** Required action **
Start at the line in the entries below that contains "camera: 25 degrees left, 5 degrees up", stop at the line that contains "- → GRAY HEADPHONES 692 162", and output exactly the lines in that span, both ends included.

━━━━━ Extracted entries

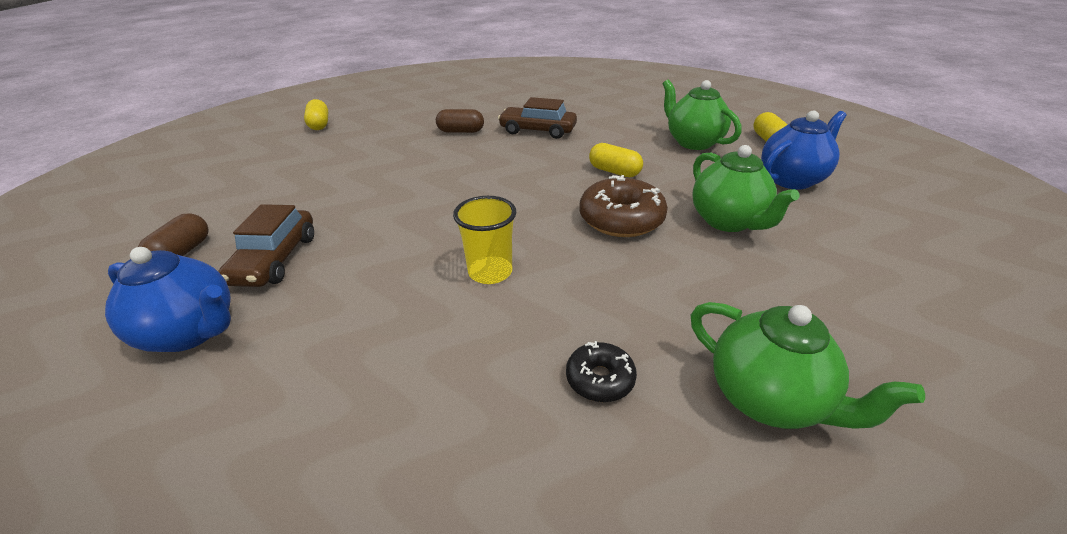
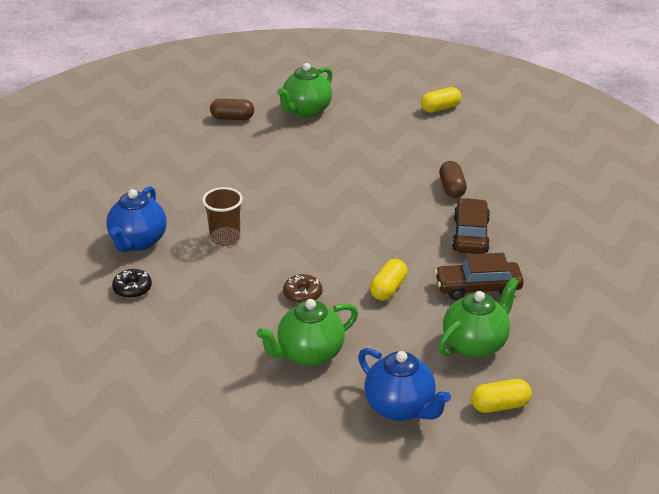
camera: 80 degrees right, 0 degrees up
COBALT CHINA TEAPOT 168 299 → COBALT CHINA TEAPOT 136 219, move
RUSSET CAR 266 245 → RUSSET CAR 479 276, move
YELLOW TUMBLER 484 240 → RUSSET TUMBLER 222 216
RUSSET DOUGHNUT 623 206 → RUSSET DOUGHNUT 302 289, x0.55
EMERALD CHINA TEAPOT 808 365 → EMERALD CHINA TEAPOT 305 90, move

━━━━━━━━━━
━━━━━ Extracted entries

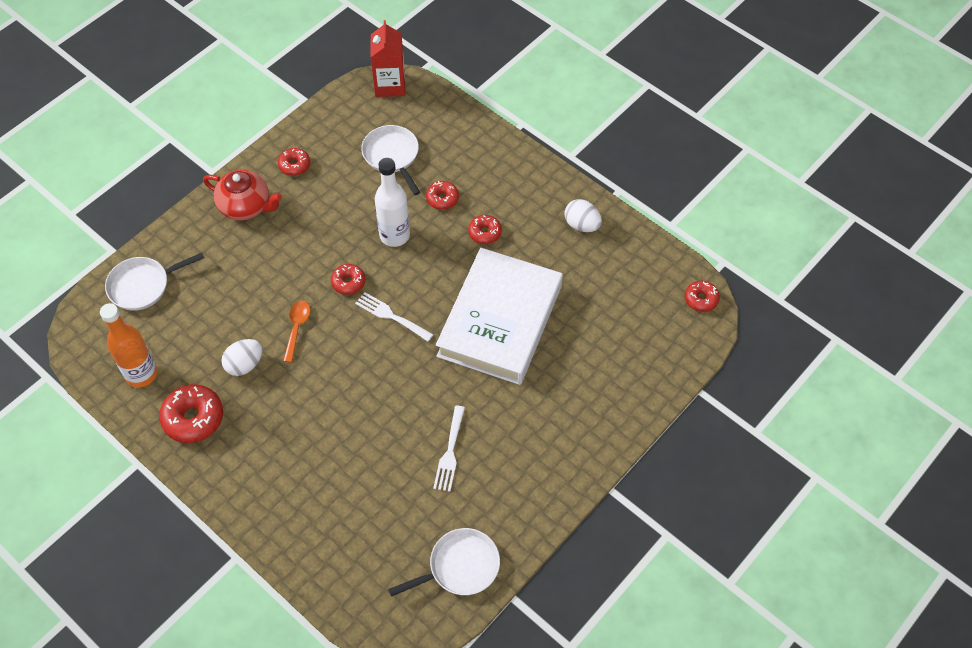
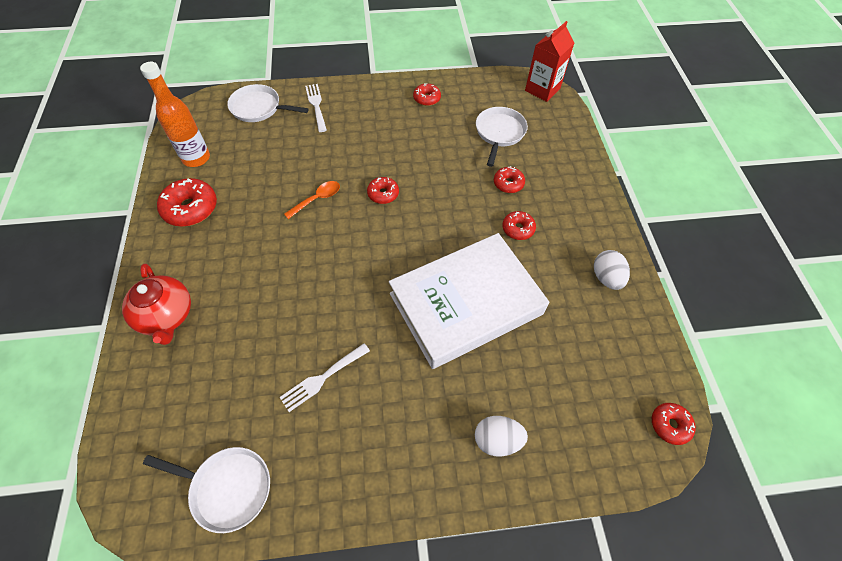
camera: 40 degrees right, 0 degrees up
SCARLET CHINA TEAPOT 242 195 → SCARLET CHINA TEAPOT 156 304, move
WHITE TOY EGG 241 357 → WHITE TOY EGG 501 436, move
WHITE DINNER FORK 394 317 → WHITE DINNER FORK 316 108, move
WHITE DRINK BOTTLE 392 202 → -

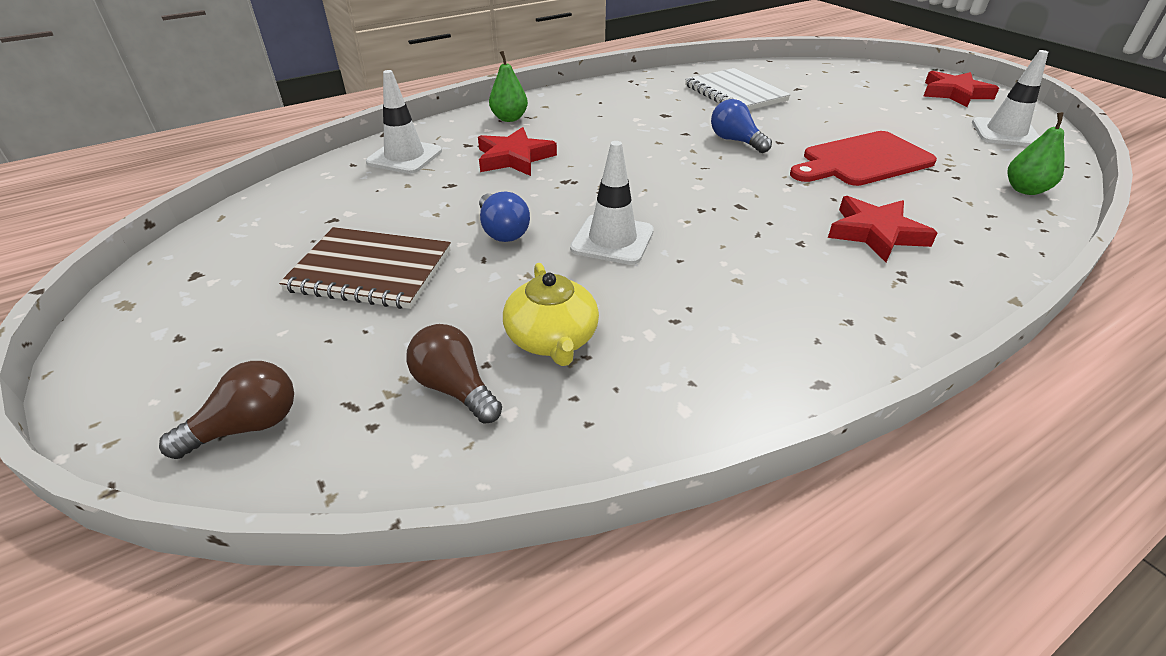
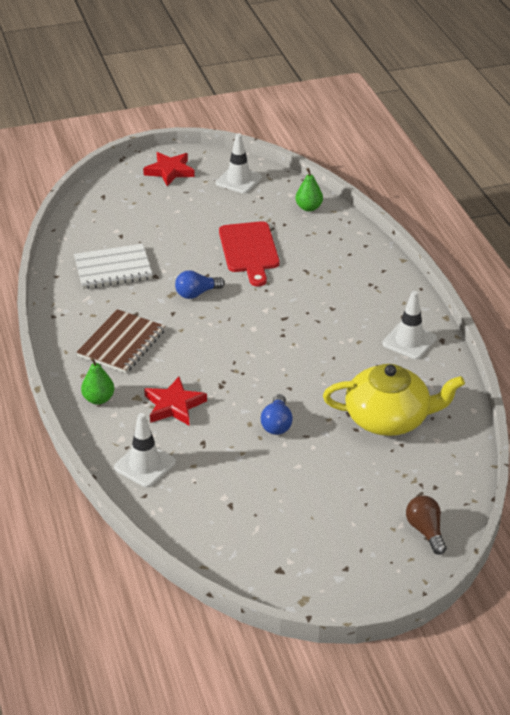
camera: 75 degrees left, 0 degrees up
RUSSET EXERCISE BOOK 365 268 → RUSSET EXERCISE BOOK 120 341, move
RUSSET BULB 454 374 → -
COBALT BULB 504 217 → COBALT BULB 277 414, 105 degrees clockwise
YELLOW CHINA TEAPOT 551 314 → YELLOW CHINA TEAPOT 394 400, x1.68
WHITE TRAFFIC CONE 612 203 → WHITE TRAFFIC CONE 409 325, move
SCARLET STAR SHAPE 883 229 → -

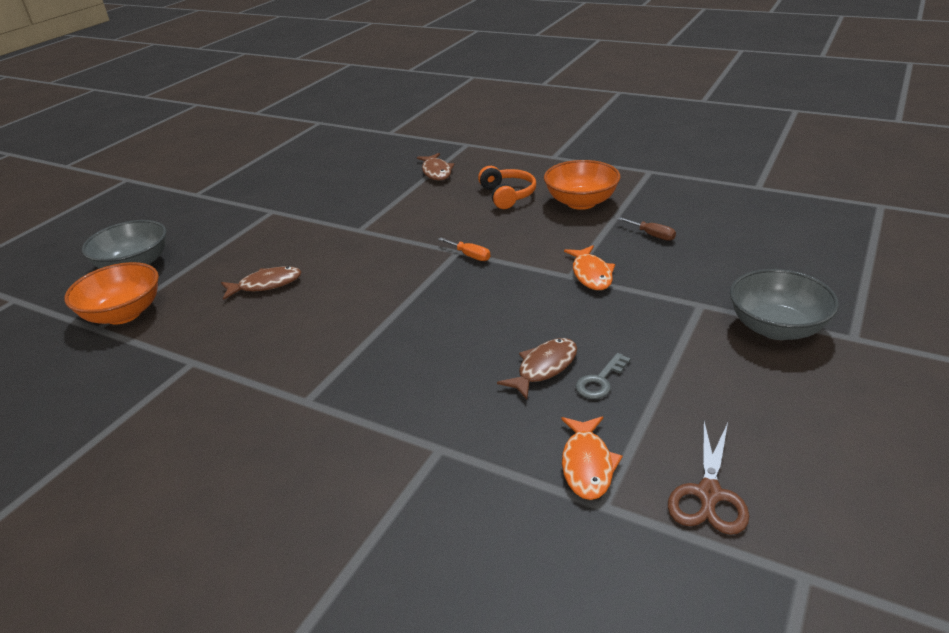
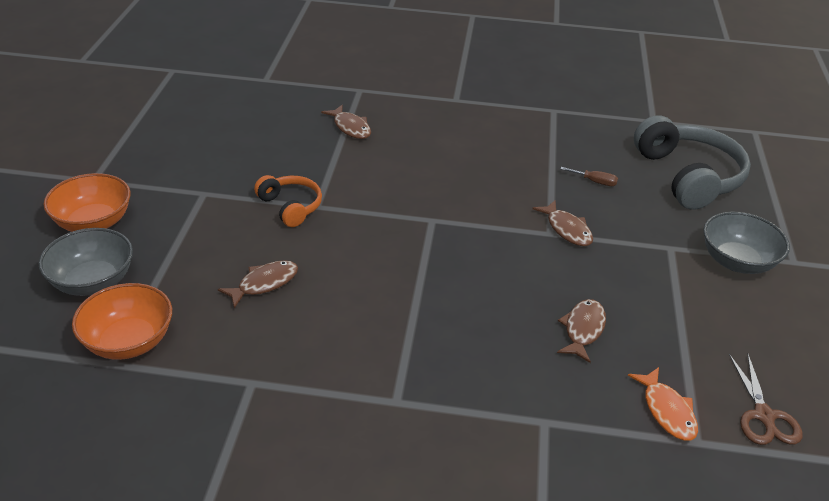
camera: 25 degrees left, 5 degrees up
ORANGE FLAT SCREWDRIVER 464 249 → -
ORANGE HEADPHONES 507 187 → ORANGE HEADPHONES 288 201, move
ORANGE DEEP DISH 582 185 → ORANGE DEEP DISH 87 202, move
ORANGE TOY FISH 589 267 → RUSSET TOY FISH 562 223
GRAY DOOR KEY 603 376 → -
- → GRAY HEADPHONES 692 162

━━━━━━━━━━

** The answer **
camera: 25 degrees left, 5 degrees up
ORANGE FLAT SCREWDRIVER 464 249 → -
ORANGE HEADPHONES 507 187 → ORANGE HEADPHONES 288 201, move
ORANGE DEEP DISH 582 185 → ORANGE DEEP DISH 87 202, move
ORANGE TOY FISH 589 267 → RUSSET TOY FISH 562 223
GRAY DOOR KEY 603 376 → -
- → GRAY HEADPHONES 692 162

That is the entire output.